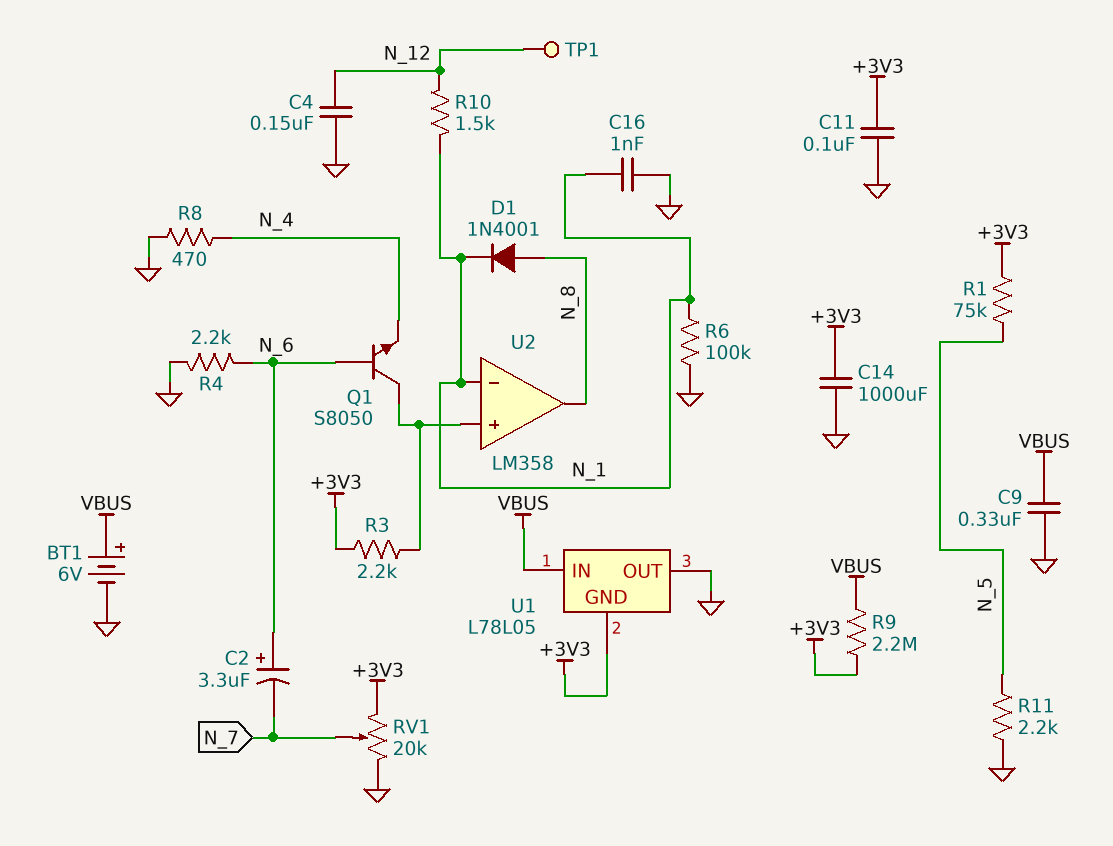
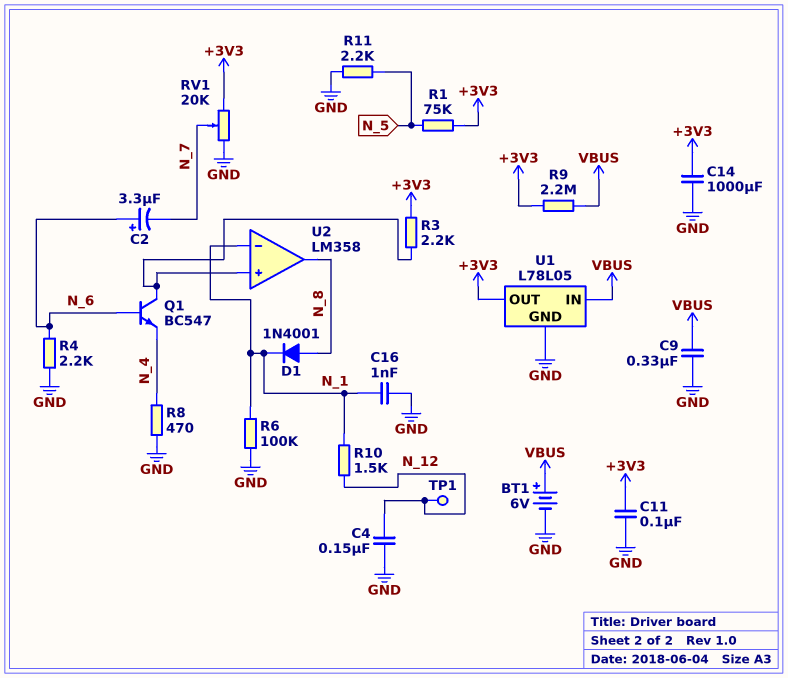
Q1: NPN S8050 (B N_6, C U2/in+, E N_4) -> NPN BC547 (B N_6, C U2/in+, E N_4)
U1 pin GND: +3V3 -> GND
U1 pin OUT: GND -> +3V3

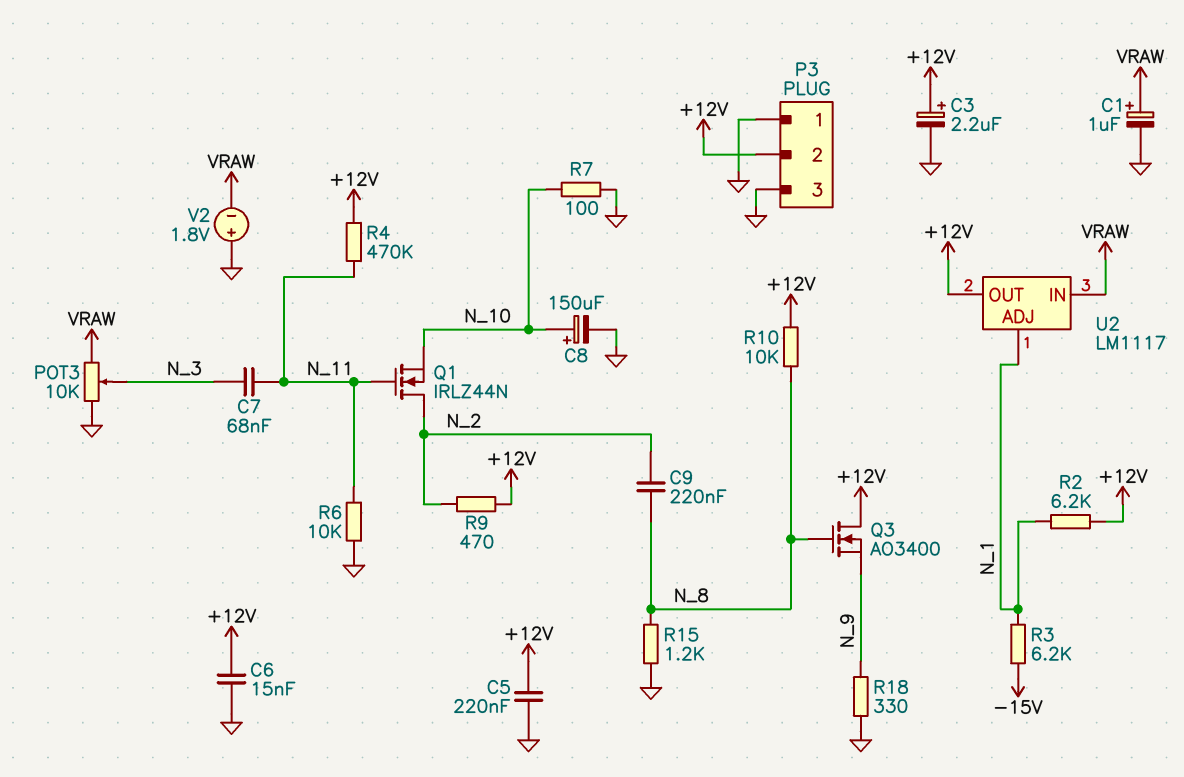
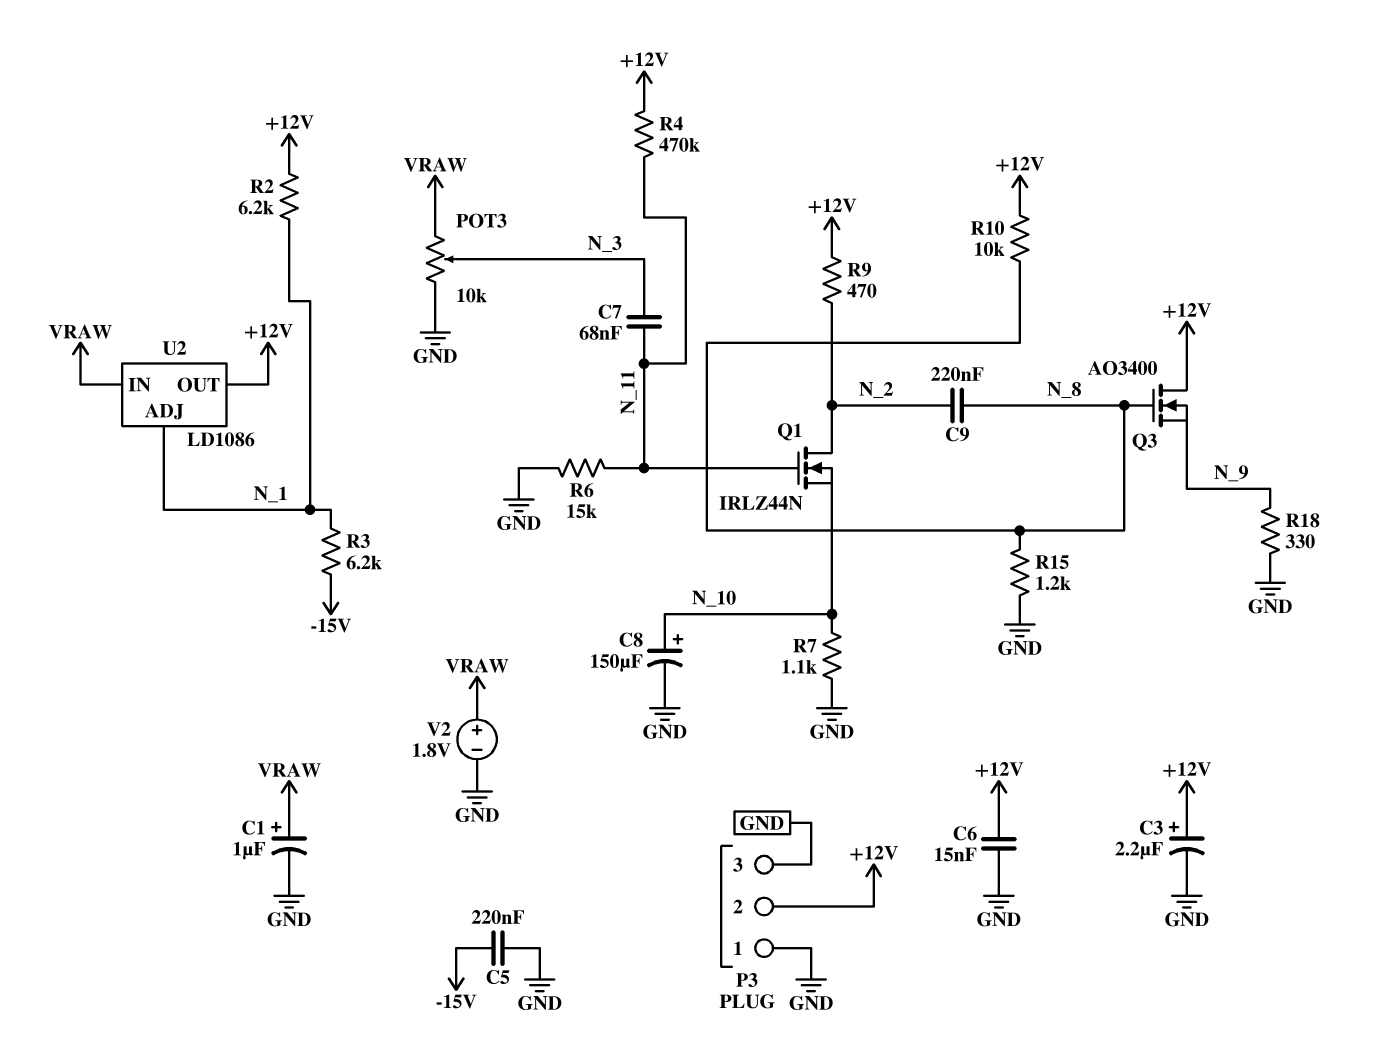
C5: 220nF (+12V, GND) -> 220nF (-15V, GND)
R6: 10k (GND, N_11) -> 15k (GND, N_11)
R7: 100 (GND, N_10) -> 1.1k (GND, N_10)
U2: LM1117 -> LD1086
V2: 1.8V (plus GND, minus VRAW) -> 1.8V (plus VRAW, minus GND)

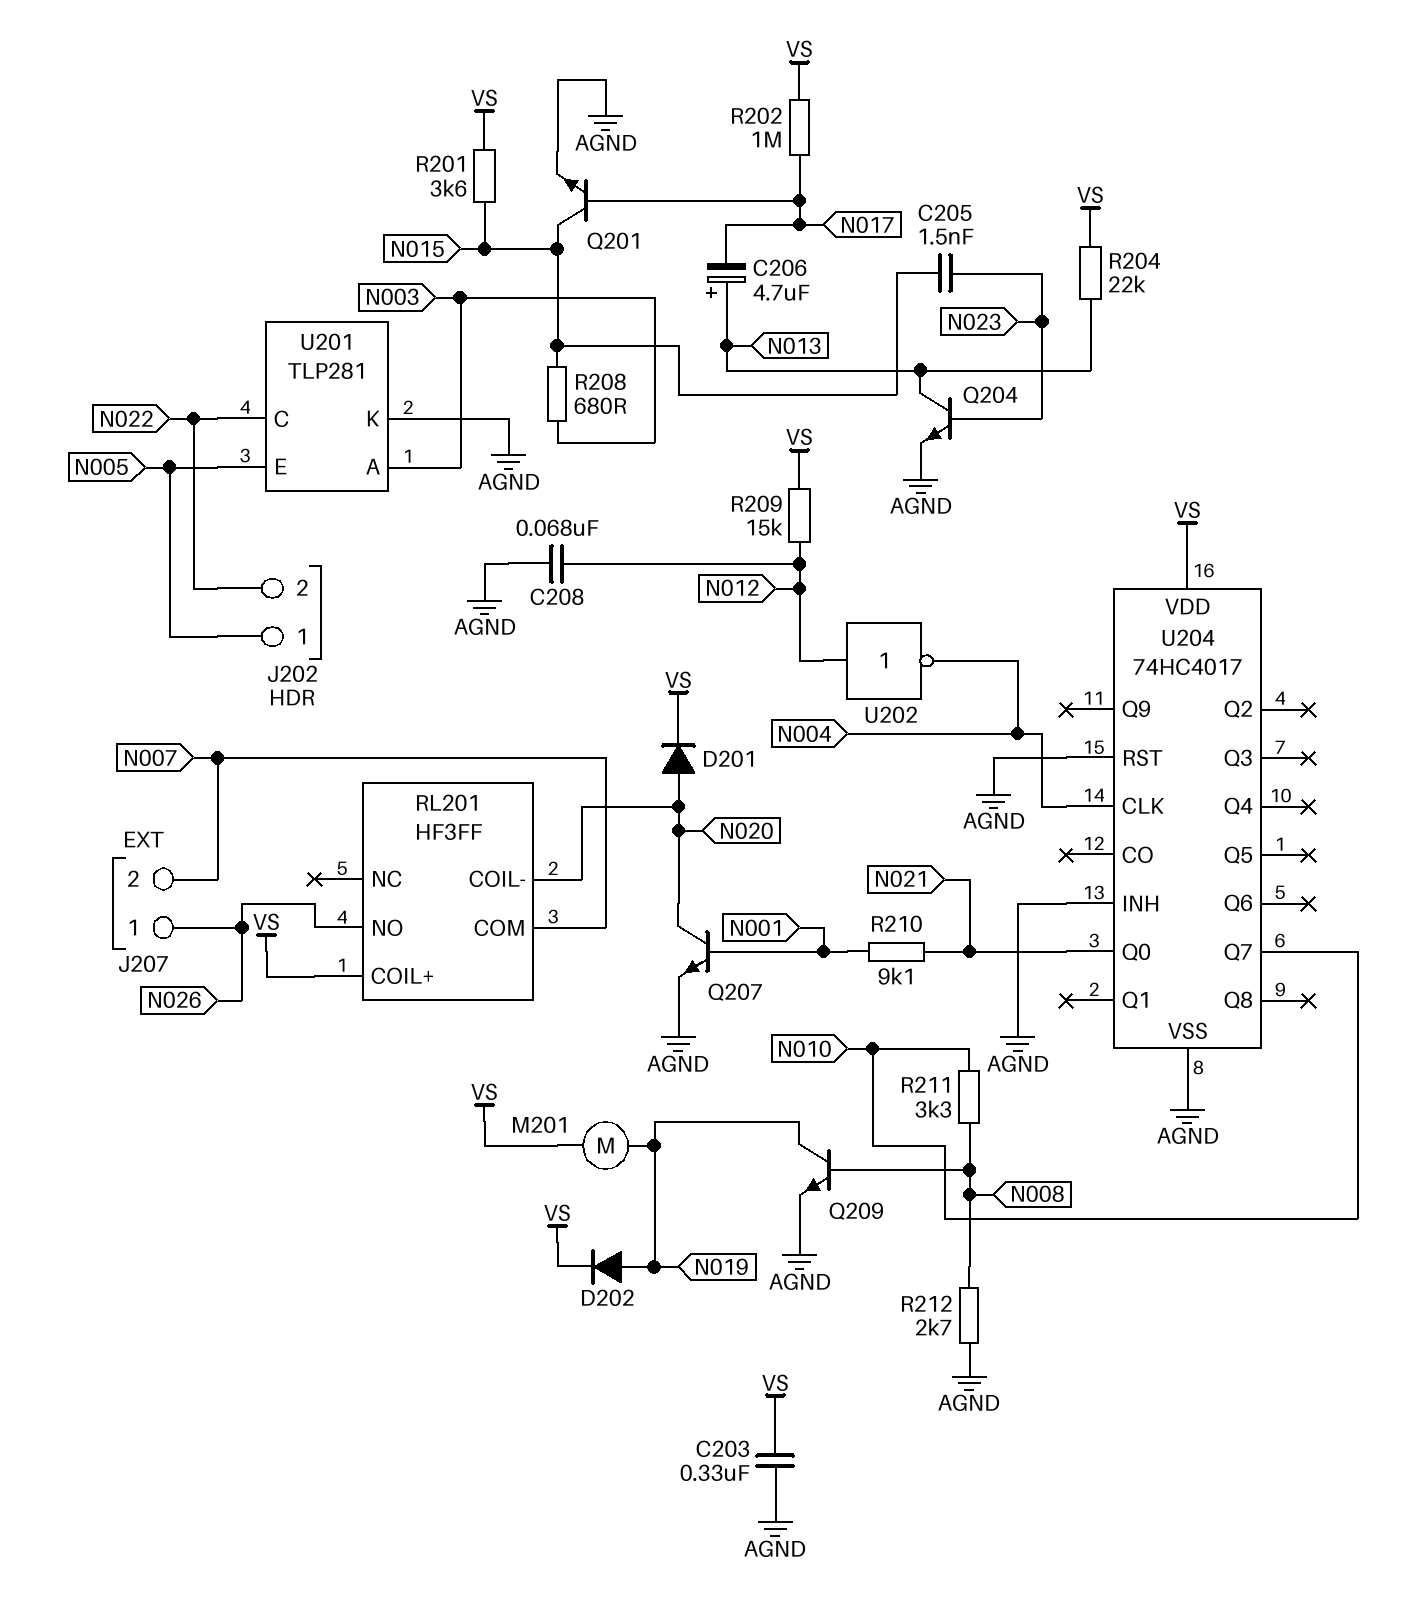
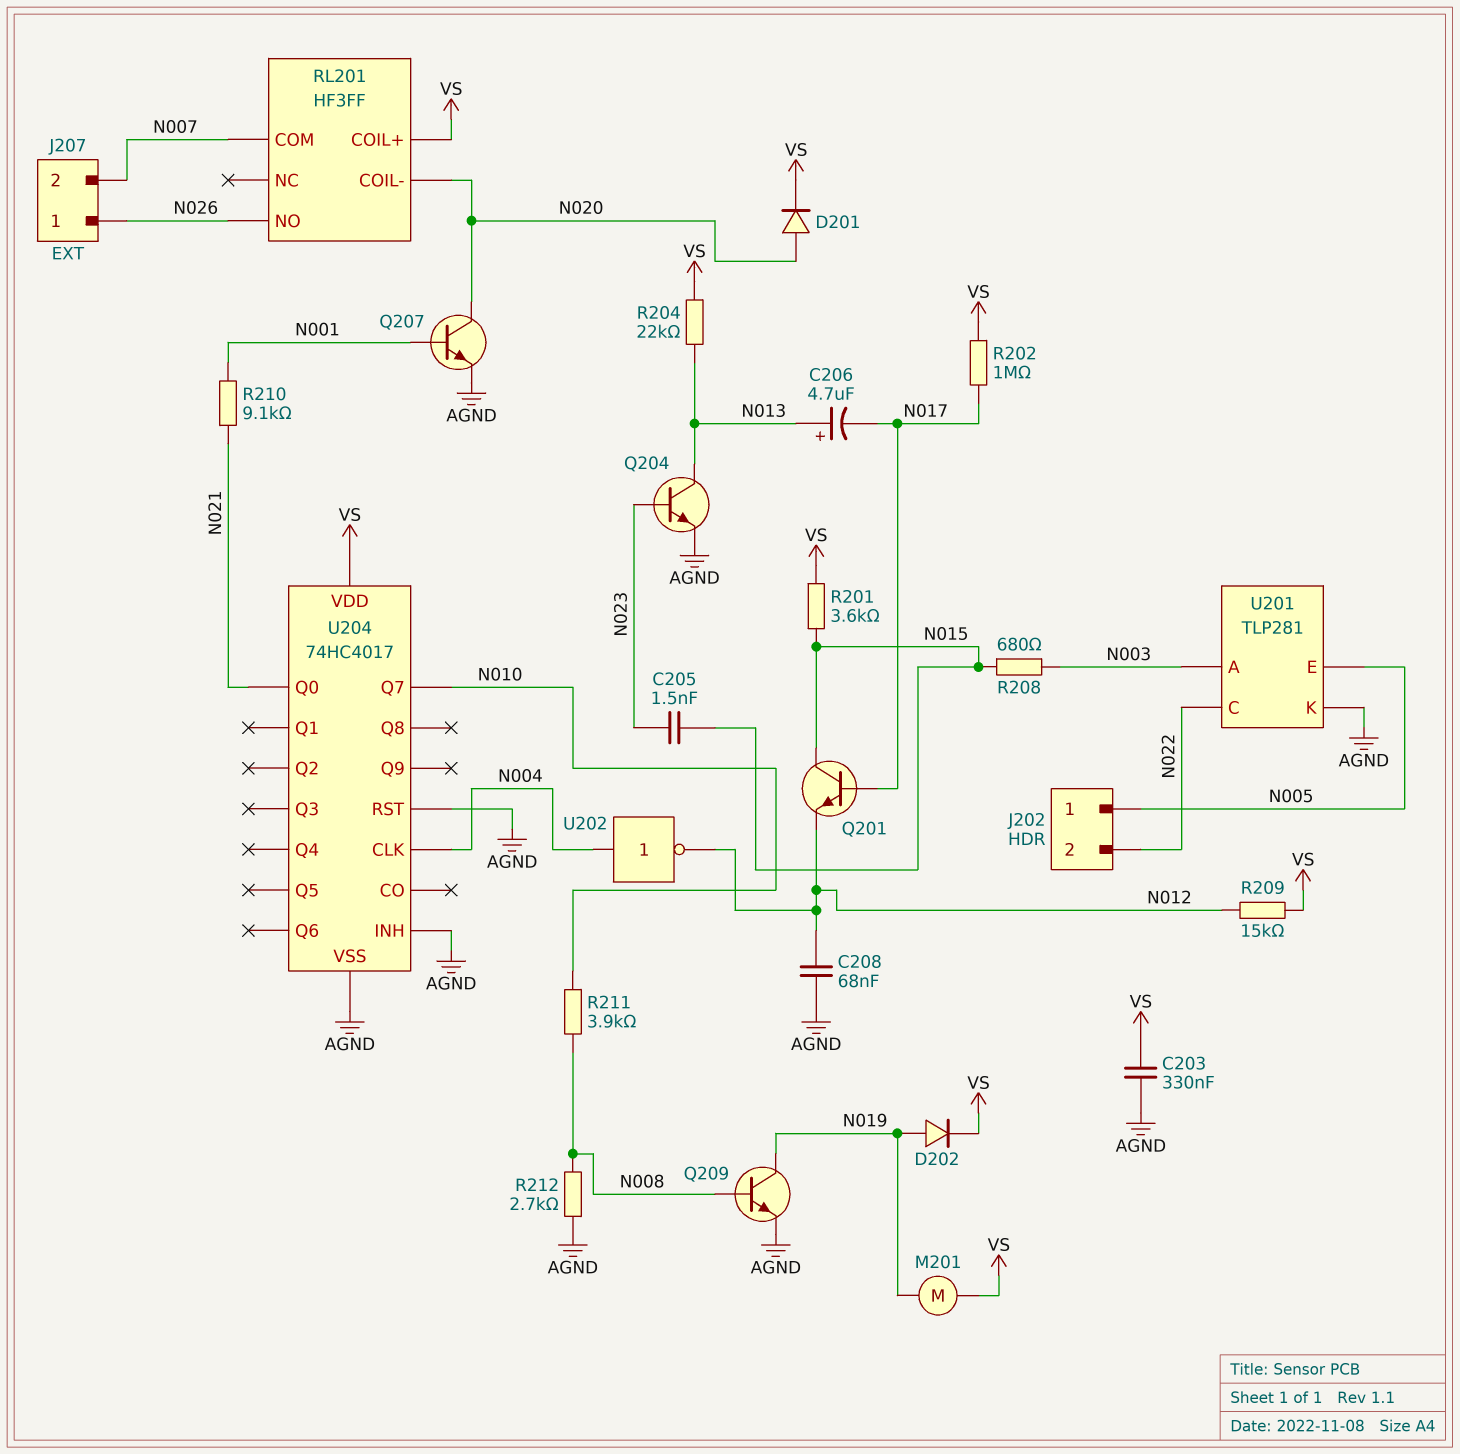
Q201: NPN (B N017, C N015, E AGND) -> NPN (B N017, C N015, E N012)
R211: 3.3k (N008, N010) -> 3.9k (N008, N010)
U202: NOT (in N012, out N004) -> NOT (in N004, out N012)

------------------------------------------------------------------------

→ Instructions to follow:
An exact copy is required of the lines from the one holding "R6: 10k (GND, N_11) -> 15k (GND, N_11)" to the end of the entries above, both included; no pictures belong in it.

→ Solution for this exercise:
R6: 10k (GND, N_11) -> 15k (GND, N_11)
R7: 100 (GND, N_10) -> 1.1k (GND, N_10)
U2: LM1117 -> LD1086
V2: 1.8V (plus GND, minus VRAW) -> 1.8V (plus VRAW, minus GND)

Q201: NPN (B N017, C N015, E AGND) -> NPN (B N017, C N015, E N012)
R211: 3.3k (N008, N010) -> 3.9k (N008, N010)
U202: NOT (in N012, out N004) -> NOT (in N004, out N012)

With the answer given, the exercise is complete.